**Task requirements**
Leave out every picture and set down, exactly, the lines below from the one holding "RFID2 pin MISO: A3 -> 16" up to and including the one holding "STEPPER: ULN2003 -> A4988".

Items from a dataset:
**********

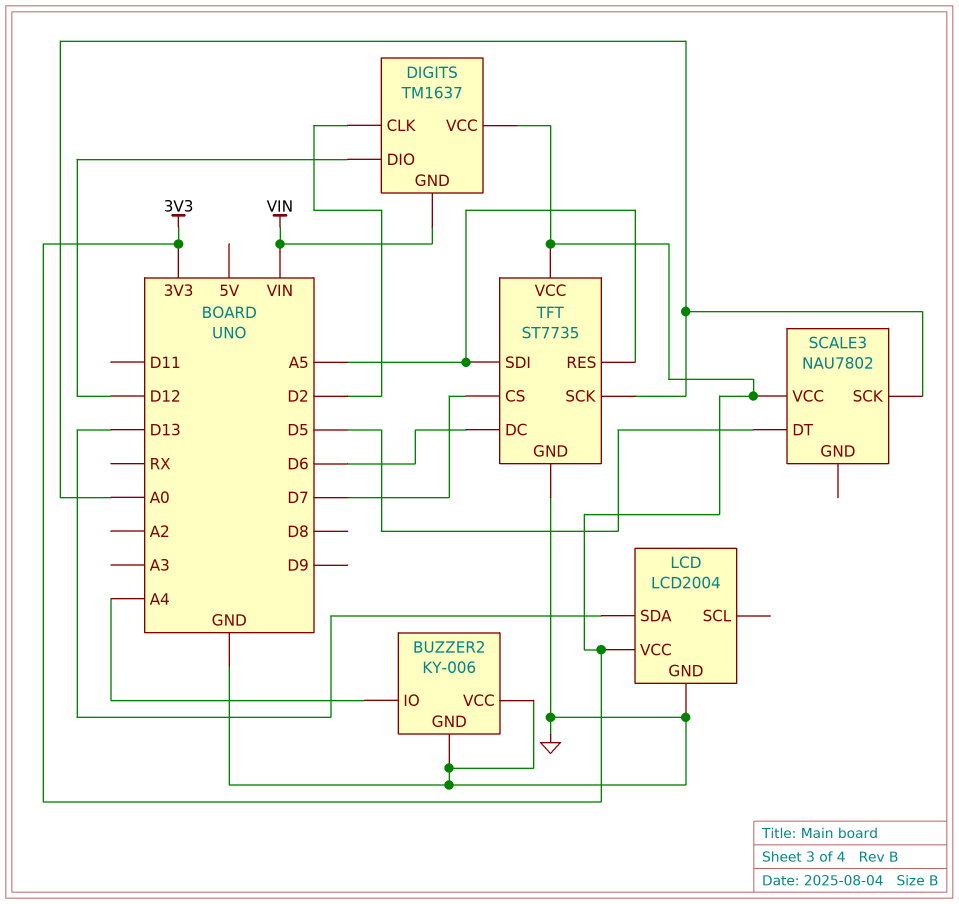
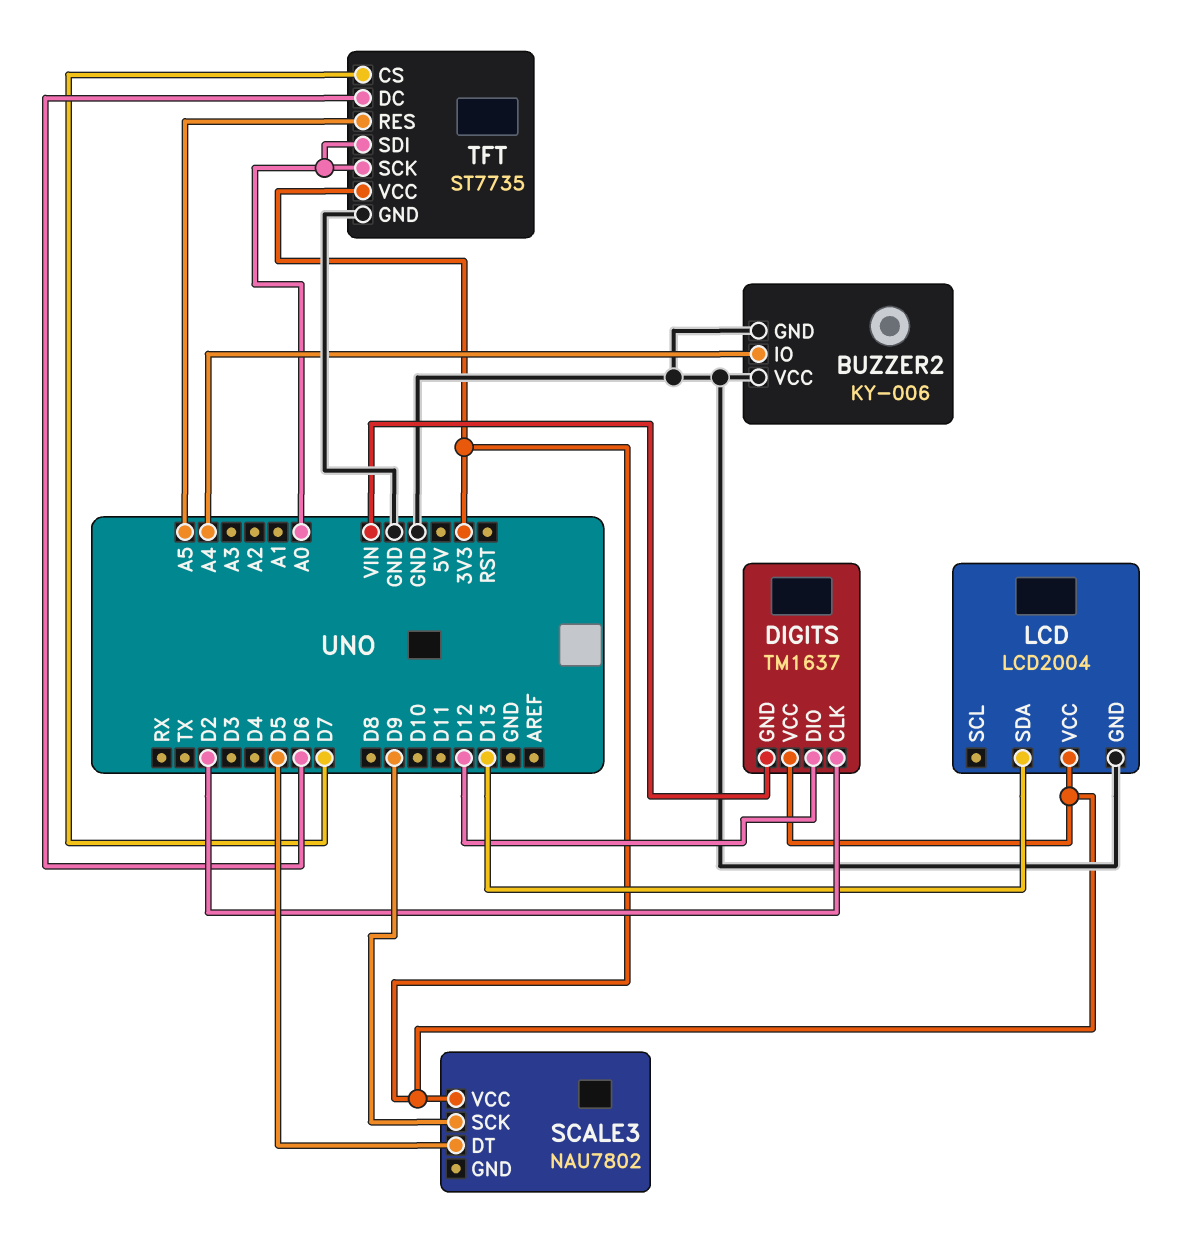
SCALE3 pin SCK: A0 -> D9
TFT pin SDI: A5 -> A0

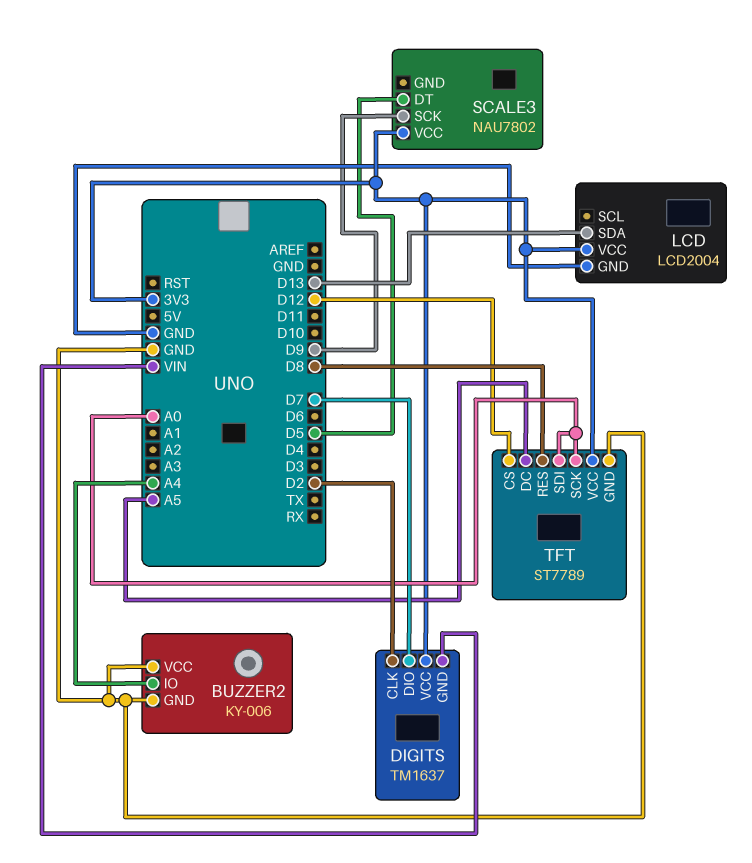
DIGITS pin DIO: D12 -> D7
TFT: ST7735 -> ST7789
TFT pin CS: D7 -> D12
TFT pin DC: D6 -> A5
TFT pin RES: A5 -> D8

**********

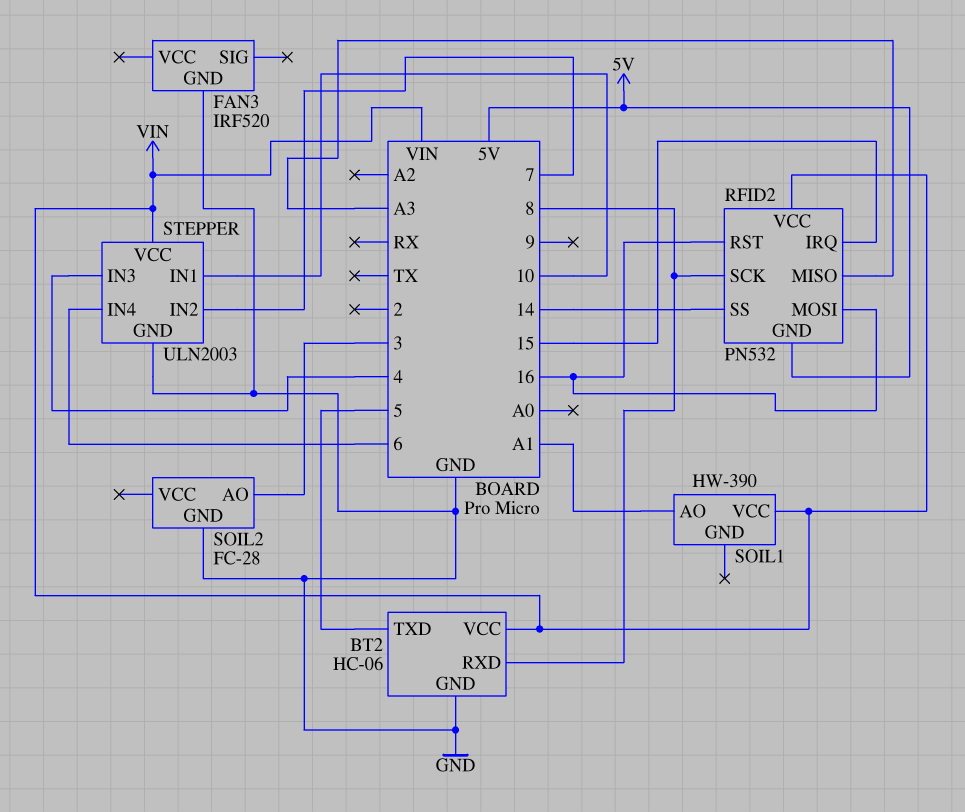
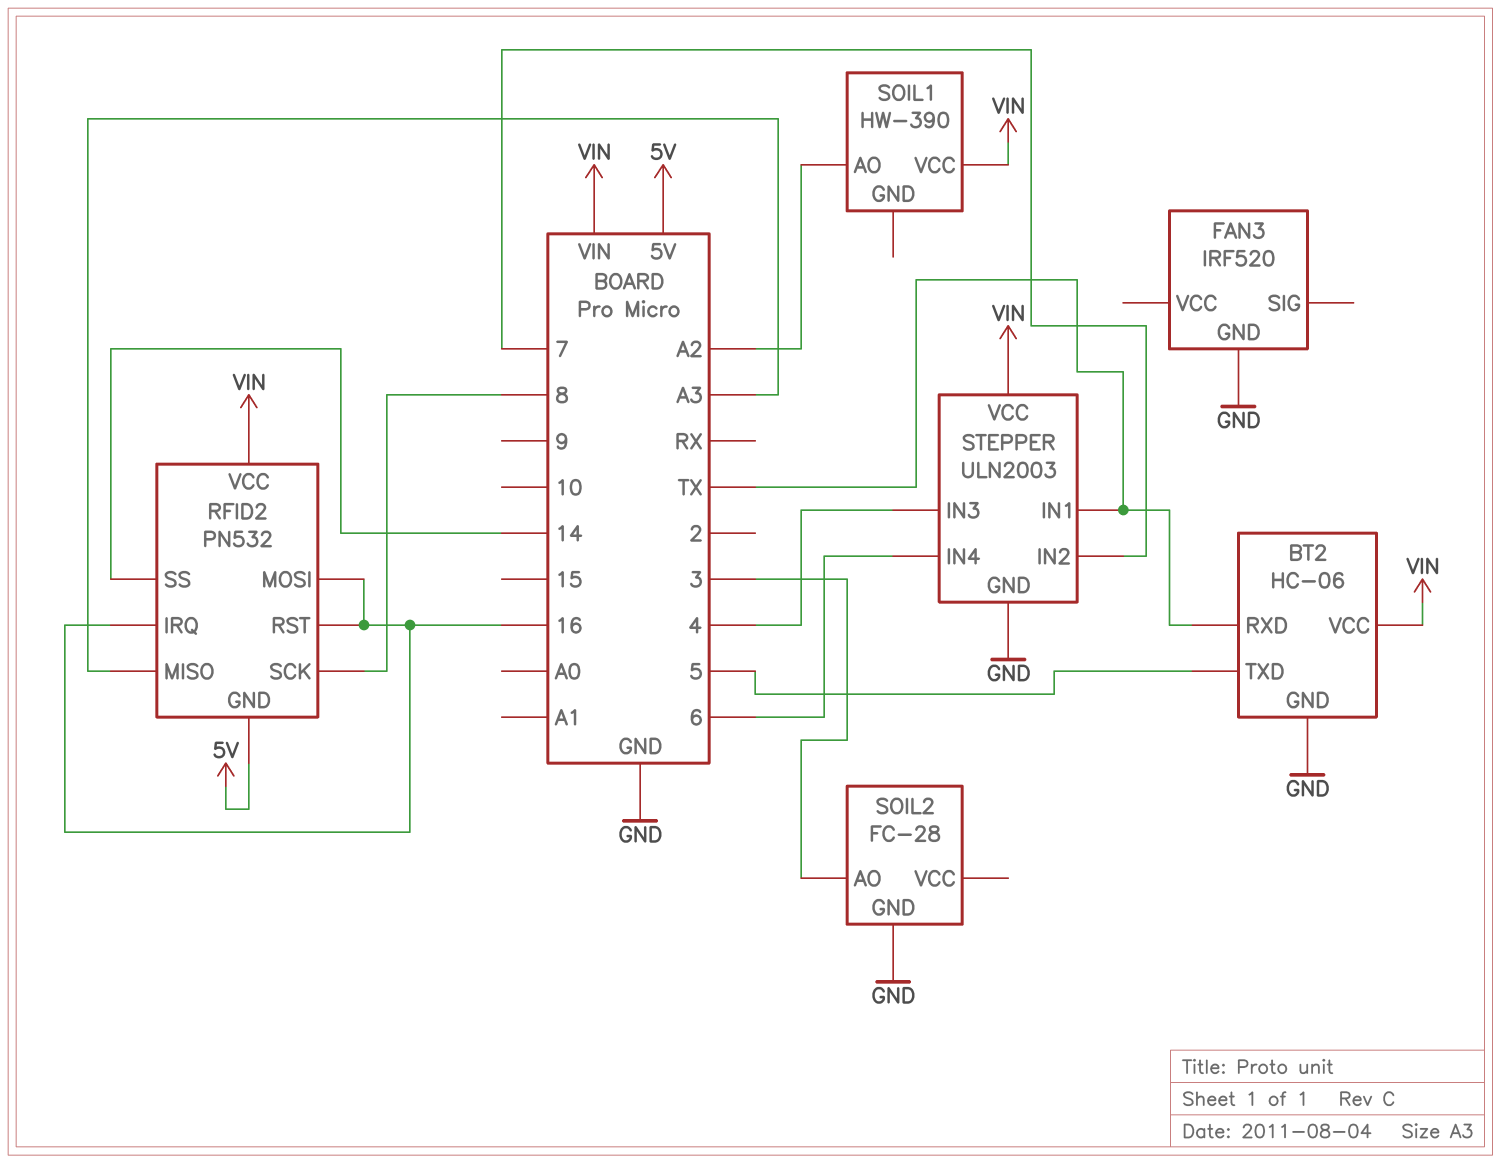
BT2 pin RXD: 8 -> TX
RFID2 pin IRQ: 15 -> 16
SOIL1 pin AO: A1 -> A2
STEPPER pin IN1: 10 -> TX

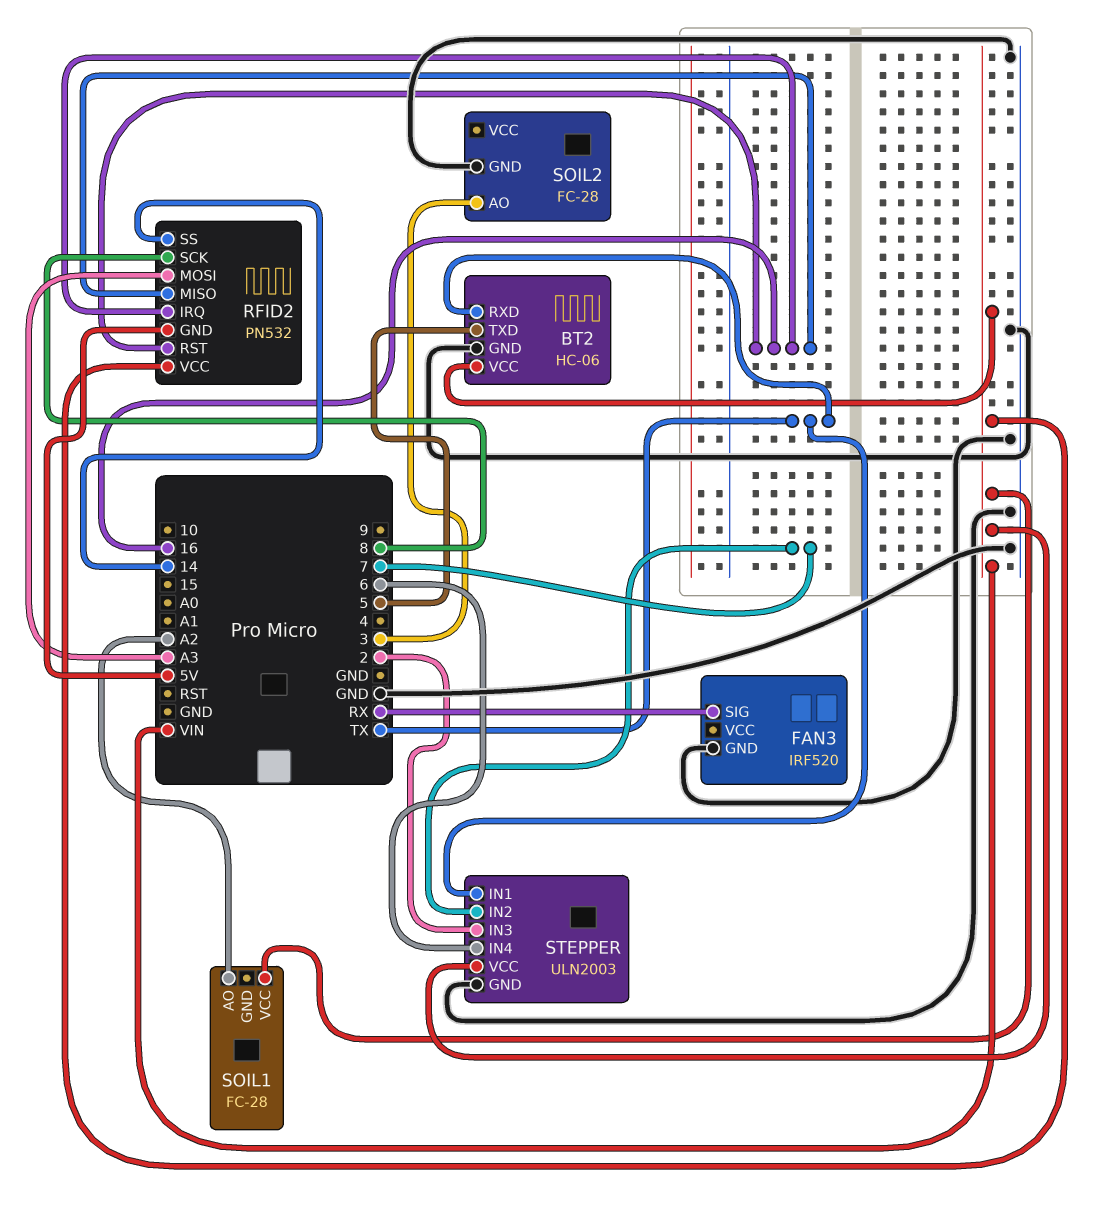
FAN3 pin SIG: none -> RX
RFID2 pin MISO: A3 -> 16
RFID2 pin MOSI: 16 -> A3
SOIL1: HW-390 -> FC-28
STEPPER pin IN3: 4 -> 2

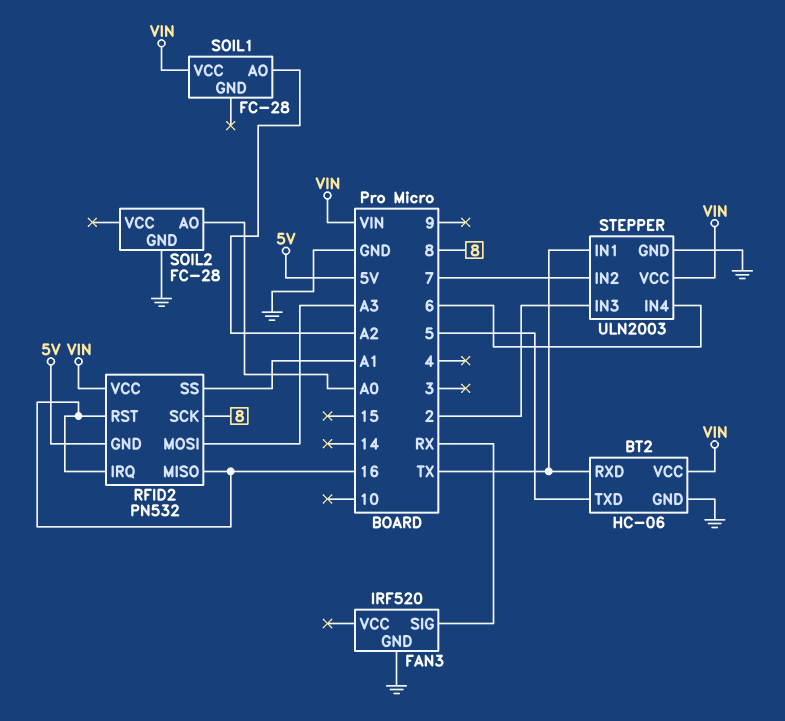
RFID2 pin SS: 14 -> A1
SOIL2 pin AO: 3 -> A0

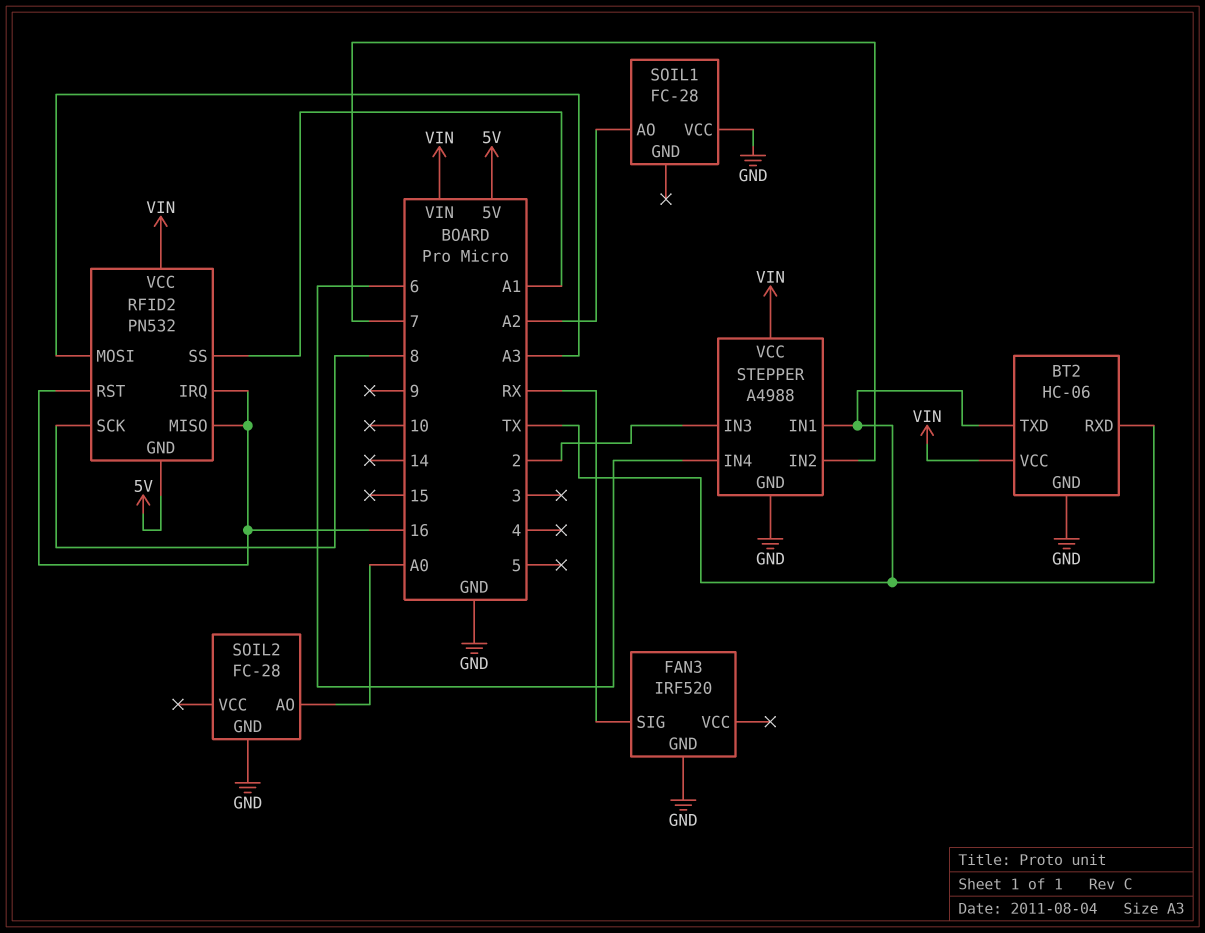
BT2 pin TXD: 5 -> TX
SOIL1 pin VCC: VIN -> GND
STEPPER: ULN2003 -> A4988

**********

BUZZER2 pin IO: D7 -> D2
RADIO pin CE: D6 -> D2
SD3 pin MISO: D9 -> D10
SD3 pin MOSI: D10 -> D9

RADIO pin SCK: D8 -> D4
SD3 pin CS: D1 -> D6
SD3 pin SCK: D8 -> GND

**********

**Written solution**
RFID2 pin MISO: A3 -> 16
RFID2 pin MOSI: 16 -> A3
SOIL1: HW-390 -> FC-28
STEPPER pin IN3: 4 -> 2

RFID2 pin SS: 14 -> A1
SOIL2 pin AO: 3 -> A0

BT2 pin TXD: 5 -> TX
SOIL1 pin VCC: VIN -> GND
STEPPER: ULN2003 -> A4988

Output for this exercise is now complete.